Data records Start Marker

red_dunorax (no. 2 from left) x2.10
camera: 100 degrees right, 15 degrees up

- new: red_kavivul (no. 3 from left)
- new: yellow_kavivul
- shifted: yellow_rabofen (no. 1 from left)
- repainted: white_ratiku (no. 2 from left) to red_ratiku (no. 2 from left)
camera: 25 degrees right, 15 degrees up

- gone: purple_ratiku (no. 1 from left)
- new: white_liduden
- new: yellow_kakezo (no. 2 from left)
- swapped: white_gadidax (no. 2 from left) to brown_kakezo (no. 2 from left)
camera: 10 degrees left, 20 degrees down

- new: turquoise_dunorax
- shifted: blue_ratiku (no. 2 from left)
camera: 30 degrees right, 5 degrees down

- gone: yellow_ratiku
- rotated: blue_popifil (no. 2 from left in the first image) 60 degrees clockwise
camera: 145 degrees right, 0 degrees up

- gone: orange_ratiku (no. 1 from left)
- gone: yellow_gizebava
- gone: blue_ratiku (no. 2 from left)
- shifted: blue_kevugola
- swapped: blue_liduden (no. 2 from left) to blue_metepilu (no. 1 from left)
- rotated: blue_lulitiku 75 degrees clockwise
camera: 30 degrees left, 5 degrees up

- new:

Data records End Marker

→ Task instructions:
From the first line to the last, retype the records exactly.

→ Task response:
red_dunorax (no. 2 from left) x2.10
camera: 100 degrees right, 15 degrees up

- new: red_kavivul (no. 3 from left)
- new: yellow_kavivul
- shifted: yellow_rabofen (no. 1 from left)
- repainted: white_ratiku (no. 2 from left) to red_ratiku (no. 2 from left)
camera: 25 degrees right, 15 degrees up

- gone: purple_ratiku (no. 1 from left)
- new: white_liduden
- new: yellow_kakezo (no. 2 from left)
- swapped: white_gadidax (no. 2 from left) to brown_kakezo (no. 2 from left)
camera: 10 degrees left, 20 degrees down

- new: turquoise_dunorax
- shifted: blue_ratiku (no. 2 from left)
camera: 30 degrees right, 5 degrees down

- gone: yellow_ratiku
- rotated: blue_popifil (no. 2 from left in the first image) 60 degrees clockwise
camera: 145 degrees right, 0 degrees up

- gone: orange_ratiku (no. 1 from left)
- gone: yellow_gizebava
- gone: blue_ratiku (no. 2 from left)
- shifted: blue_kevugola
- swapped: blue_liduden (no. 2 from left) to blue_metepilu (no. 1 from left)
- rotated: blue_lulitiku 75 degrees clockwise
camera: 30 degrees left, 5 degrees up

- new:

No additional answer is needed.